What the task asks: Begin with the line below holding "IR pin VCC: none -> VIN" and go on through the line holding "IR: KY-022 -> VS1838B", duplicating each line exactly and leaving out pictures.

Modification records
=== Section Start ===

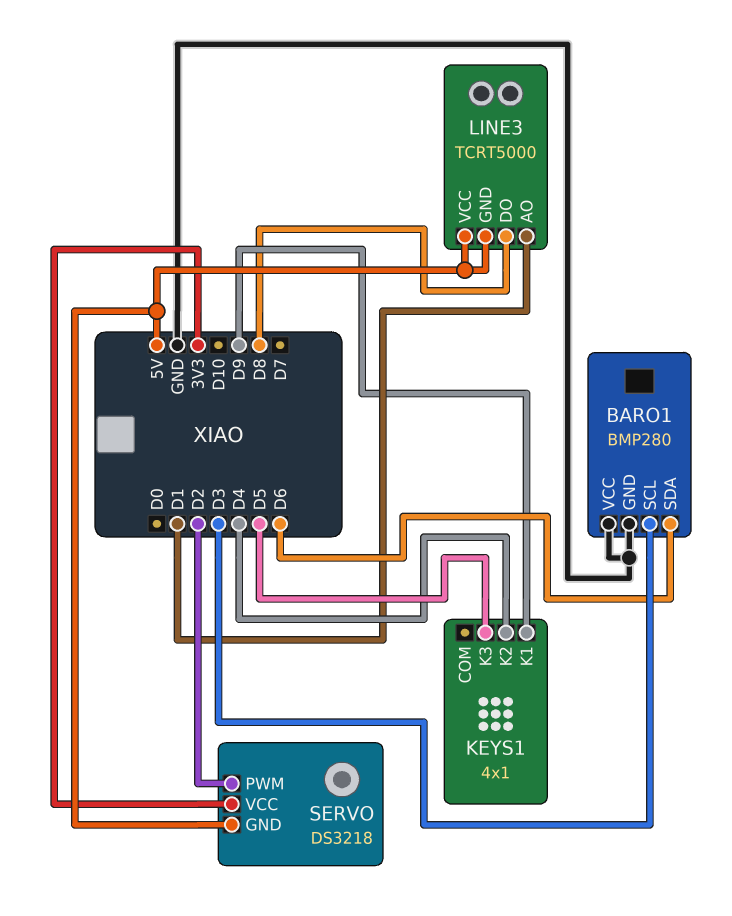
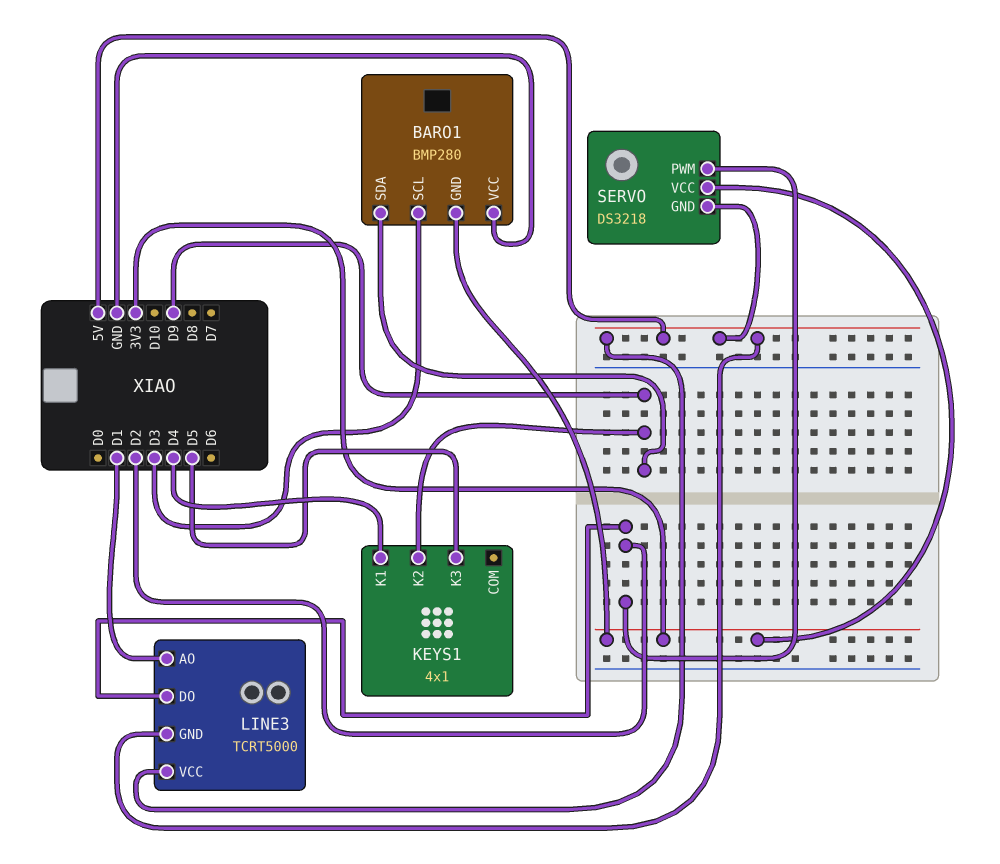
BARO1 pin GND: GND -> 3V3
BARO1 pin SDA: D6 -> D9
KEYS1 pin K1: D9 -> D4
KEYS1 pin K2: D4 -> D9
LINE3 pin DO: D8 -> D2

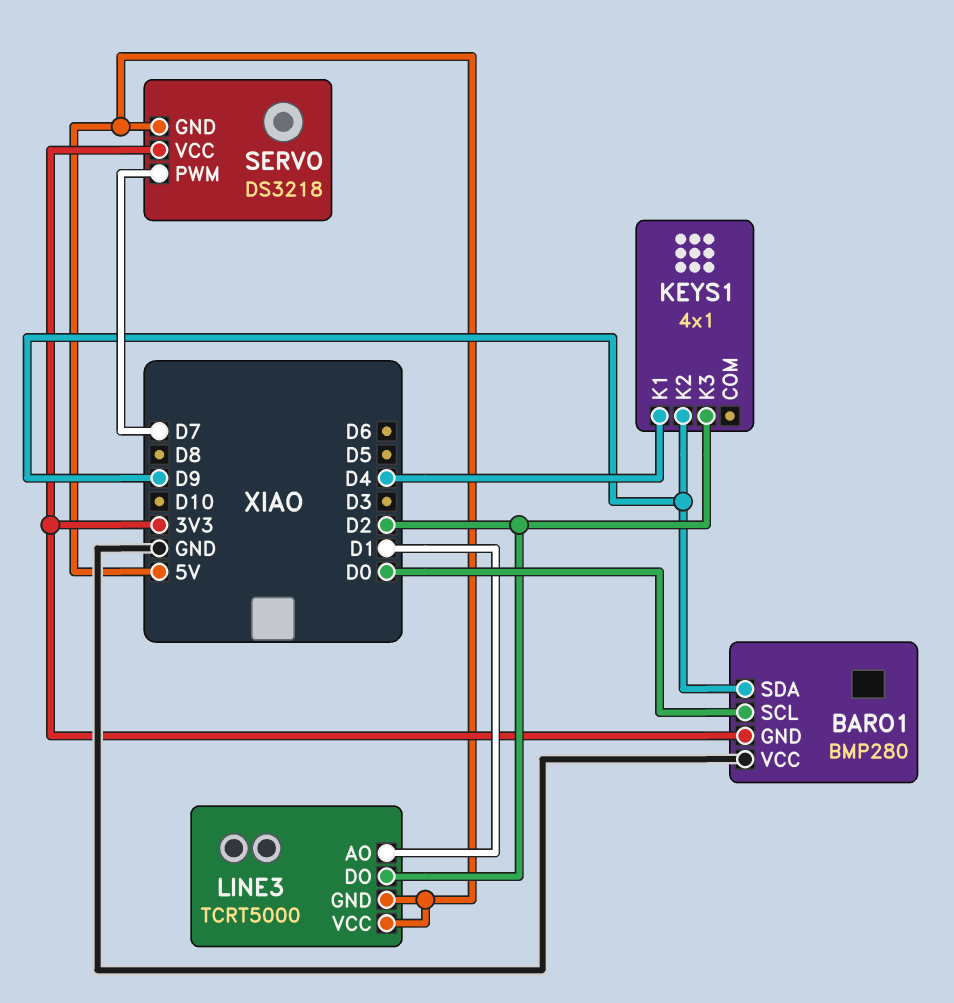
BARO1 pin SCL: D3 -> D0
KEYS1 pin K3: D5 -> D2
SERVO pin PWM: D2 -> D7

=== Section End ===
=== Section Start ===

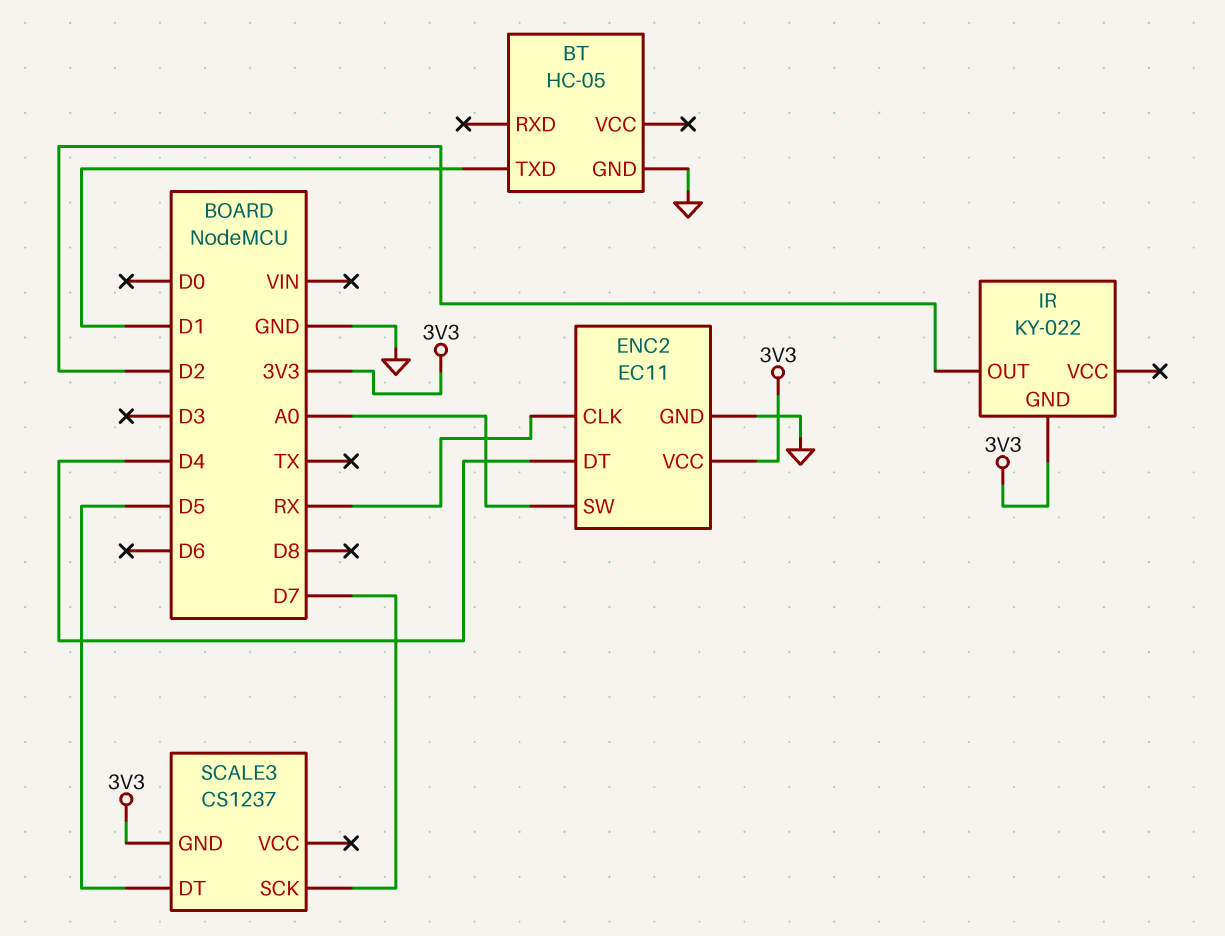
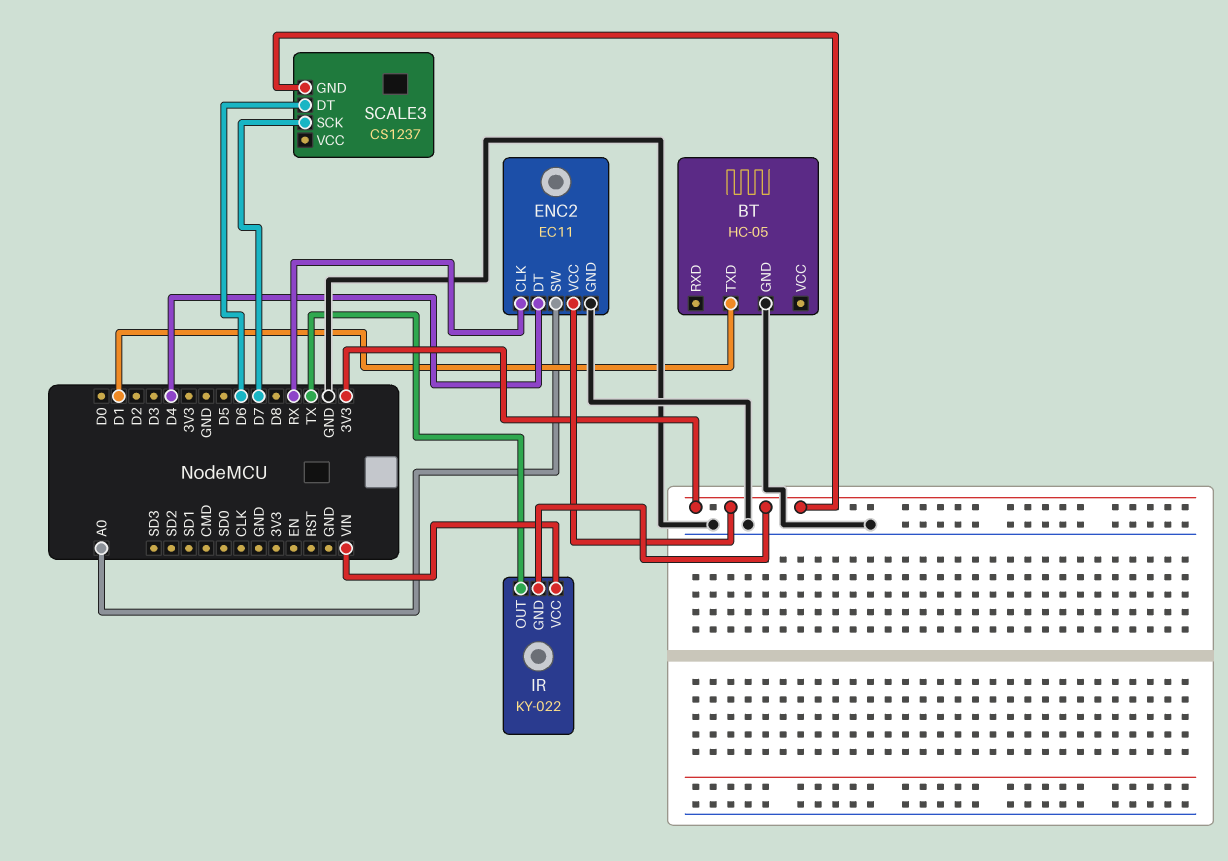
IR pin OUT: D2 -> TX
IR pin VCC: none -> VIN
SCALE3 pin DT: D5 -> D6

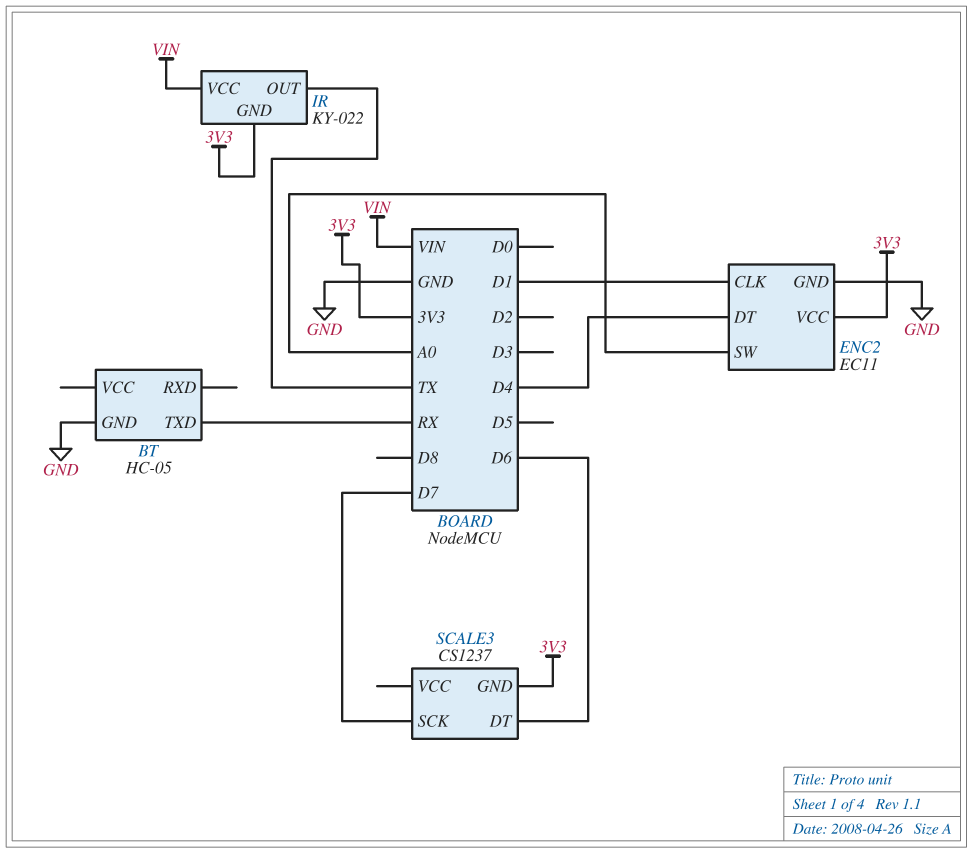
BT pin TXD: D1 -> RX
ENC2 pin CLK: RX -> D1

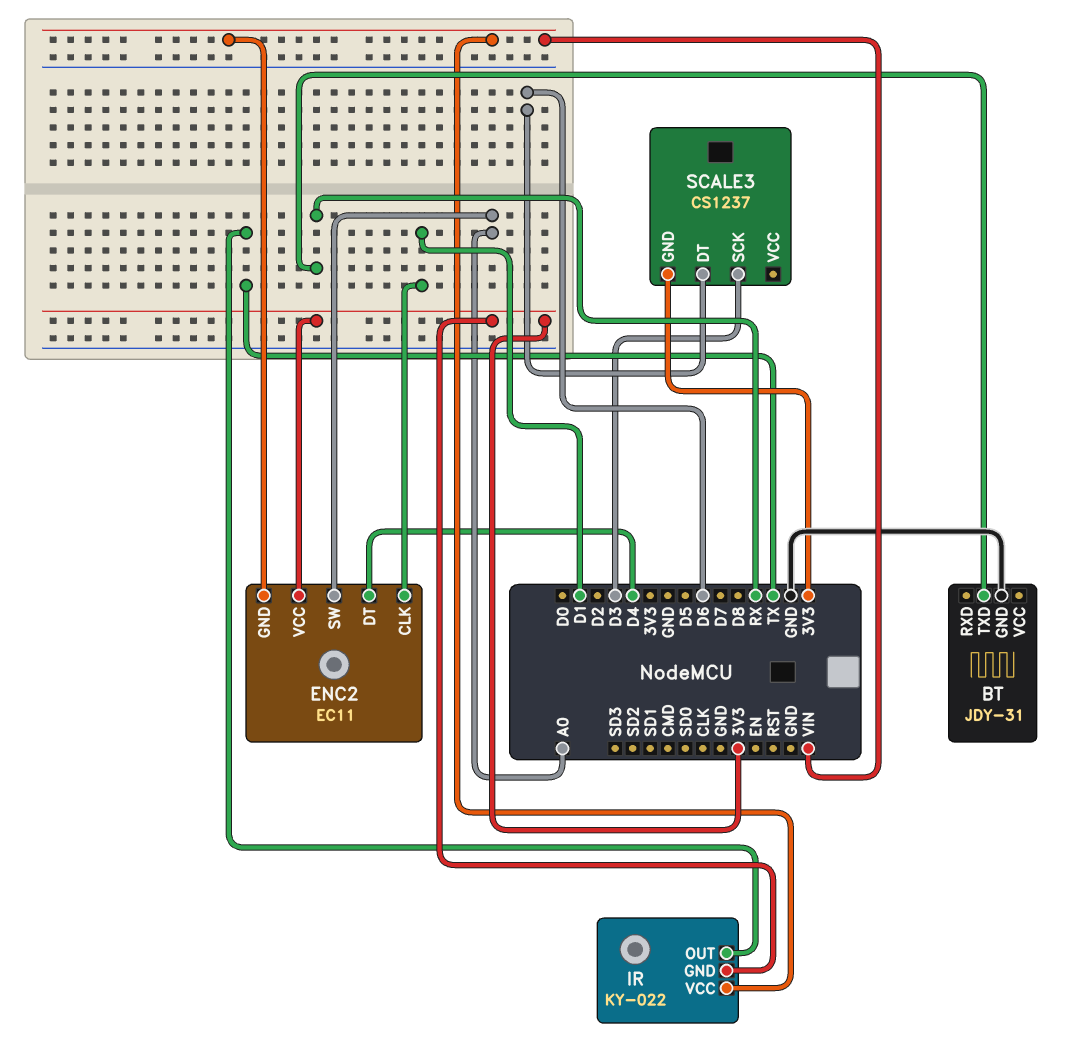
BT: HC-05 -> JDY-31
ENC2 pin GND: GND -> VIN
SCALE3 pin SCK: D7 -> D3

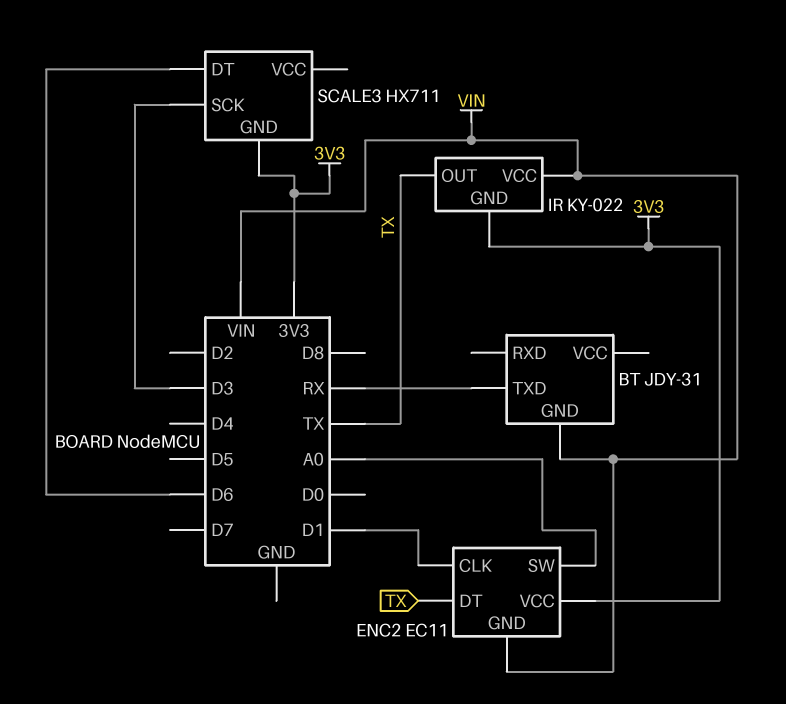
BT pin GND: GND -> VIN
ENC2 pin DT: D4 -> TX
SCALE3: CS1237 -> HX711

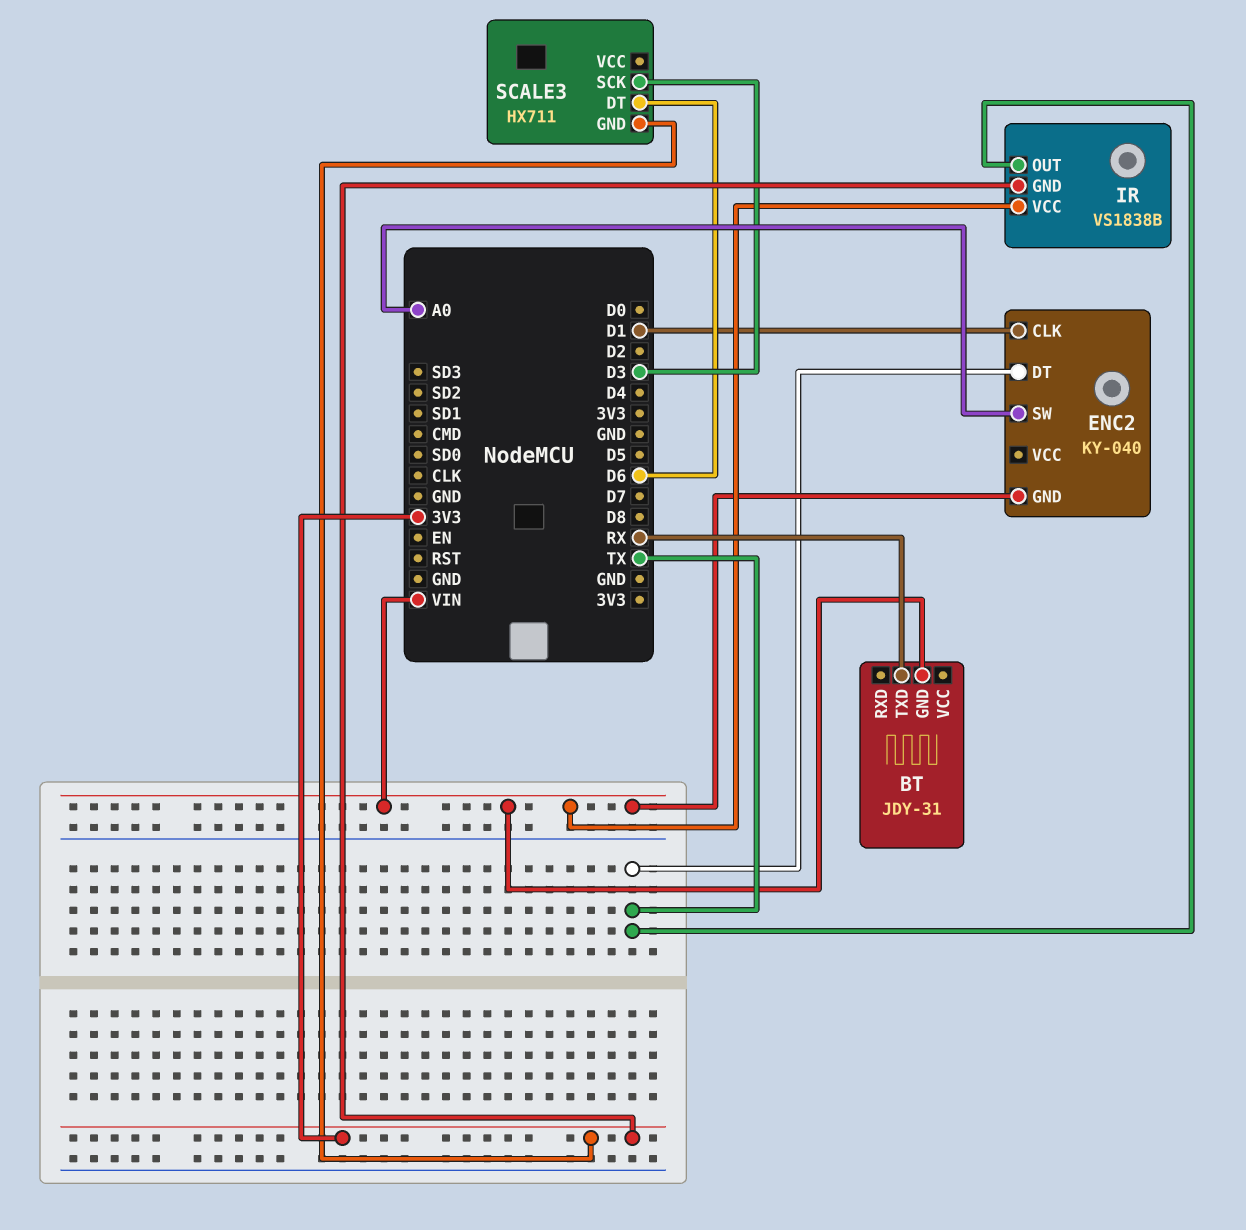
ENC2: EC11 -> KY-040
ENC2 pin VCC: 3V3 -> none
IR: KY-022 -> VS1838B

=== Section End ===

Reply to the task:
IR pin VCC: none -> VIN
SCALE3 pin DT: D5 -> D6

BT pin TXD: D1 -> RX
ENC2 pin CLK: RX -> D1

BT: HC-05 -> JDY-31
ENC2 pin GND: GND -> VIN
SCALE3 pin SCK: D7 -> D3

BT pin GND: GND -> VIN
ENC2 pin DT: D4 -> TX
SCALE3: CS1237 -> HX711

ENC2: EC11 -> KY-040
ENC2 pin VCC: 3V3 -> none
IR: KY-022 -> VS1838B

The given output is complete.